__EXERCISE REQUIREMENTS__:
Would you return every entry below without a single difference?

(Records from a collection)
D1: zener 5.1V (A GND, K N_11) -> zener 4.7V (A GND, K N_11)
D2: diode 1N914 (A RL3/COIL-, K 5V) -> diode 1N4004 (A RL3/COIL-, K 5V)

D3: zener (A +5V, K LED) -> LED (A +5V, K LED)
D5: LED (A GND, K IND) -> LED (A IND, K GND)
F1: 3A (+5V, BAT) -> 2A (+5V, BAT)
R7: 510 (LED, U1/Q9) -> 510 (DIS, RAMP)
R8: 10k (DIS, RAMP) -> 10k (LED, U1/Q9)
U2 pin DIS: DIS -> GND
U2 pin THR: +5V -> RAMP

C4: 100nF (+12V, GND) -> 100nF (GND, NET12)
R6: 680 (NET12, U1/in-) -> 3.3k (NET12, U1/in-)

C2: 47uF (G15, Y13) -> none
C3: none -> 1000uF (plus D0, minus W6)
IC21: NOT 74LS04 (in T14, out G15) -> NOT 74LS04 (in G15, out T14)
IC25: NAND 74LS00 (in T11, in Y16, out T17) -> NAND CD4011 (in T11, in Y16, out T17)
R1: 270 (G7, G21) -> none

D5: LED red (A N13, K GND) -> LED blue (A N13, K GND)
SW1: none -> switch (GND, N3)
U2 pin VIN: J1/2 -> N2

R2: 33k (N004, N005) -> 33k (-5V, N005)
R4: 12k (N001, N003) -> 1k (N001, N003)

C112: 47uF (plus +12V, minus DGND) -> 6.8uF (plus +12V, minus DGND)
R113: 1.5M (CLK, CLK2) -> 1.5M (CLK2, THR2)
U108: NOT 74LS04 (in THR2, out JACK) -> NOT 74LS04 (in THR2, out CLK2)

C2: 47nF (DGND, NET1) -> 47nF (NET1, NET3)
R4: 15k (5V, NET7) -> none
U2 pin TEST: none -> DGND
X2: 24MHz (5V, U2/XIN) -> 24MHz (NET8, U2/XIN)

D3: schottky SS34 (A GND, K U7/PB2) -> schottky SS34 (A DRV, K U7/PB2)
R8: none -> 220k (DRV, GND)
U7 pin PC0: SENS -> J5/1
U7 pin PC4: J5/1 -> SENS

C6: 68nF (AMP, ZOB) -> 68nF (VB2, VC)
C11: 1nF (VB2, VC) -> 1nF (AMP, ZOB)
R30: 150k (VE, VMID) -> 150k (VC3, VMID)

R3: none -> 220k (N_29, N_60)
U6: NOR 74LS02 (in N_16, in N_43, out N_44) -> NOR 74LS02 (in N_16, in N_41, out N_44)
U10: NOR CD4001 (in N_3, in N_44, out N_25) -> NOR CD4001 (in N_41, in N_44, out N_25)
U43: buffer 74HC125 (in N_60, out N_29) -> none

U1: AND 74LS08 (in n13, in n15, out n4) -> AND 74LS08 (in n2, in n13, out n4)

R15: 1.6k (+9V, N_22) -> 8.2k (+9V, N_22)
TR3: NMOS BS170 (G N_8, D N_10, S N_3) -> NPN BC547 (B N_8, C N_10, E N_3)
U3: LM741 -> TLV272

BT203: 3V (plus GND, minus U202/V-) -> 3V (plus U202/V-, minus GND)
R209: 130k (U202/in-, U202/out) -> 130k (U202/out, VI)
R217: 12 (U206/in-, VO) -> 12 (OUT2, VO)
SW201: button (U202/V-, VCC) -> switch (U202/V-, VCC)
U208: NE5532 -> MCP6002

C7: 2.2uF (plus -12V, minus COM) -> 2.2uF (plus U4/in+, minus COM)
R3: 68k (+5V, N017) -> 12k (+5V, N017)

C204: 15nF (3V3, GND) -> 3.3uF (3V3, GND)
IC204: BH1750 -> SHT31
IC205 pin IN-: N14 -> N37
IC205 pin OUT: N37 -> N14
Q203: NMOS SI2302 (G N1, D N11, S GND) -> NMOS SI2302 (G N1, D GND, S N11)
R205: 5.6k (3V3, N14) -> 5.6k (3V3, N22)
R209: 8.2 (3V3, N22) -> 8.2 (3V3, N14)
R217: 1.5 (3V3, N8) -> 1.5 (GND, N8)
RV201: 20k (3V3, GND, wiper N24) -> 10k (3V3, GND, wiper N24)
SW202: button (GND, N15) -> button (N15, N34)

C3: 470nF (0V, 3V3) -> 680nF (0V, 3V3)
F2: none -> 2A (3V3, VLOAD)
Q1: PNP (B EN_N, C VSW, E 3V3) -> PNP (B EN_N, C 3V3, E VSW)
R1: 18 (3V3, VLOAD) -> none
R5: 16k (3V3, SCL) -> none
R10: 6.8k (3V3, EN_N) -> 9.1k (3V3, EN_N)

__WRITTEN SOLUTION__:
D1: zener 5.1V (A GND, K N_11) -> zener 4.7V (A GND, K N_11)
D2: diode 1N914 (A RL3/COIL-, K 5V) -> diode 1N4004 (A RL3/COIL-, K 5V)

D3: zener (A +5V, K LED) -> LED (A +5V, K LED)
D5: LED (A GND, K IND) -> LED (A IND, K GND)
F1: 3A (+5V, BAT) -> 2A (+5V, BAT)
R7: 510 (LED, U1/Q9) -> 510 (DIS, RAMP)
R8: 10k (DIS, RAMP) -> 10k (LED, U1/Q9)
U2 pin DIS: DIS -> GND
U2 pin THR: +5V -> RAMP

C4: 100nF (+12V, GND) -> 100nF (GND, NET12)
R6: 680 (NET12, U1/in-) -> 3.3k (NET12, U1/in-)

C2: 47uF (G15, Y13) -> none
C3: none -> 1000uF (plus D0, minus W6)
IC21: NOT 74LS04 (in T14, out G15) -> NOT 74LS04 (in G15, out T14)
IC25: NAND 74LS00 (in T11, in Y16, out T17) -> NAND CD4011 (in T11, in Y16, out T17)
R1: 270 (G7, G21) -> none

D5: LED red (A N13, K GND) -> LED blue (A N13, K GND)
SW1: none -> switch (GND, N3)
U2 pin VIN: J1/2 -> N2

R2: 33k (N004, N005) -> 33k (-5V, N005)
R4: 12k (N001, N003) -> 1k (N001, N003)

C112: 47uF (plus +12V, minus DGND) -> 6.8uF (plus +12V, minus DGND)
R113: 1.5M (CLK, CLK2) -> 1.5M (CLK2, THR2)
U108: NOT 74LS04 (in THR2, out JACK) -> NOT 74LS04 (in THR2, out CLK2)

C2: 47nF (DGND, NET1) -> 47nF (NET1, NET3)
R4: 15k (5V, NET7) -> none
U2 pin TEST: none -> DGND
X2: 24MHz (5V, U2/XIN) -> 24MHz (NET8, U2/XIN)

D3: schottky SS34 (A GND, K U7/PB2) -> schottky SS34 (A DRV, K U7/PB2)
R8: none -> 220k (DRV, GND)
U7 pin PC0: SENS -> J5/1
U7 pin PC4: J5/1 -> SENS

C6: 68nF (AMP, ZOB) -> 68nF (VB2, VC)
C11: 1nF (VB2, VC) -> 1nF (AMP, ZOB)
R30: 150k (VE, VMID) -> 150k (VC3, VMID)

R3: none -> 220k (N_29, N_60)
U6: NOR 74LS02 (in N_16, in N_43, out N_44) -> NOR 74LS02 (in N_16, in N_41, out N_44)
U10: NOR CD4001 (in N_3, in N_44, out N_25) -> NOR CD4001 (in N_41, in N_44, out N_25)
U43: buffer 74HC125 (in N_60, out N_29) -> none

U1: AND 74LS08 (in n13, in n15, out n4) -> AND 74LS08 (in n2, in n13, out n4)

R15: 1.6k (+9V, N_22) -> 8.2k (+9V, N_22)
TR3: NMOS BS170 (G N_8, D N_10, S N_3) -> NPN BC547 (B N_8, C N_10, E N_3)
U3: LM741 -> TLV272

BT203: 3V (plus GND, minus U202/V-) -> 3V (plus U202/V-, minus GND)
R209: 130k (U202/in-, U202/out) -> 130k (U202/out, VI)
R217: 12 (U206/in-, VO) -> 12 (OUT2, VO)
SW201: button (U202/V-, VCC) -> switch (U202/V-, VCC)
U208: NE5532 -> MCP6002

C7: 2.2uF (plus -12V, minus COM) -> 2.2uF (plus U4/in+, minus COM)
R3: 68k (+5V, N017) -> 12k (+5V, N017)

C204: 15nF (3V3, GND) -> 3.3uF (3V3, GND)
IC204: BH1750 -> SHT31
IC205 pin IN-: N14 -> N37
IC205 pin OUT: N37 -> N14
Q203: NMOS SI2302 (G N1, D N11, S GND) -> NMOS SI2302 (G N1, D GND, S N11)
R205: 5.6k (3V3, N14) -> 5.6k (3V3, N22)
R209: 8.2 (3V3, N22) -> 8.2 (3V3, N14)
R217: 1.5 (3V3, N8) -> 1.5 (GND, N8)
RV201: 20k (3V3, GND, wiper N24) -> 10k (3V3, GND, wiper N24)
SW202: button (GND, N15) -> button (N15, N34)

C3: 470nF (0V, 3V3) -> 680nF (0V, 3V3)
F2: none -> 2A (3V3, VLOAD)
Q1: PNP (B EN_N, C VSW, E 3V3) -> PNP (B EN_N, C 3V3, E VSW)
R1: 18 (3V3, VLOAD) -> none
R5: 16k (3V3, SCL) -> none
R10: 6.8k (3V3, EN_N) -> 9.1k (3V3, EN_N)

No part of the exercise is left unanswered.